## Required work
Transcribe exactly the lines that fall between the one holding "robot (pomarańczowy) [547,406]" and the one holding "żarówka (brązowy) [360,456] => nothing", inclusive, from the entries below.

## Records for this exercise

============================================================

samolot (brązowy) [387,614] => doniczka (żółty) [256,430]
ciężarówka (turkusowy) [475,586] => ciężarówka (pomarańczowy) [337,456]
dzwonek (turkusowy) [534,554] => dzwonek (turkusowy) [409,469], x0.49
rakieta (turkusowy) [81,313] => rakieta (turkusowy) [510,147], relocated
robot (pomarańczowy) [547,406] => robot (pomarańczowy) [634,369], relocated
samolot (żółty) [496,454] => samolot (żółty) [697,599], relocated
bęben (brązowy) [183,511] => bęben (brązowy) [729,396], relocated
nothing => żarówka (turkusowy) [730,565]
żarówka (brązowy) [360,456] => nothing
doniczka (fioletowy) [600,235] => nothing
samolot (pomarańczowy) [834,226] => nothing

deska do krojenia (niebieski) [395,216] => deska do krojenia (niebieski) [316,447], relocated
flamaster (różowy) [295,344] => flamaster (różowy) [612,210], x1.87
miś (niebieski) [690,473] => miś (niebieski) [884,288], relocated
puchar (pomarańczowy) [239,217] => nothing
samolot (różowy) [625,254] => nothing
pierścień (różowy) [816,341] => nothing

============================================================

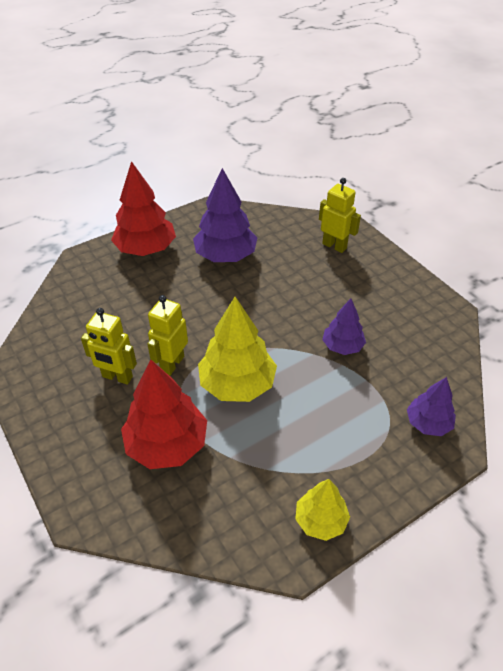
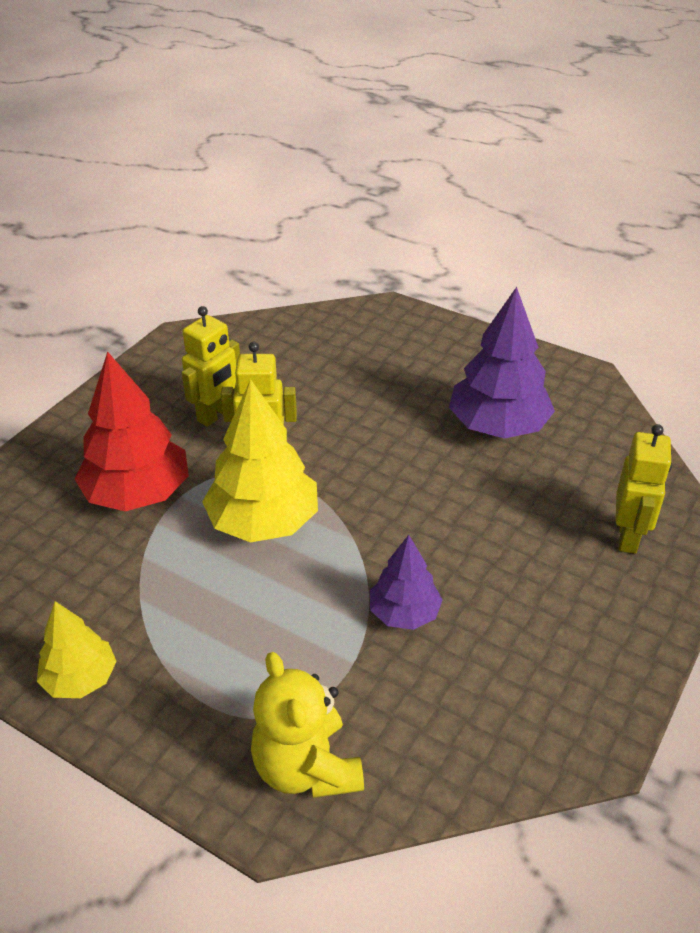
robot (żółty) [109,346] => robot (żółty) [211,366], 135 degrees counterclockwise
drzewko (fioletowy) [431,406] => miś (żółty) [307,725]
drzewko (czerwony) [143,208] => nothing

============================================================

## Exercise solution
robot (pomarańczowy) [547,406] => robot (pomarańczowy) [634,369], relocated
samolot (żółty) [496,454] => samolot (żółty) [697,599], relocated
bęben (brązowy) [183,511] => bęben (brązowy) [729,396], relocated
nothing => żarówka (turkusowy) [730,565]
żarówka (brązowy) [360,456] => nothing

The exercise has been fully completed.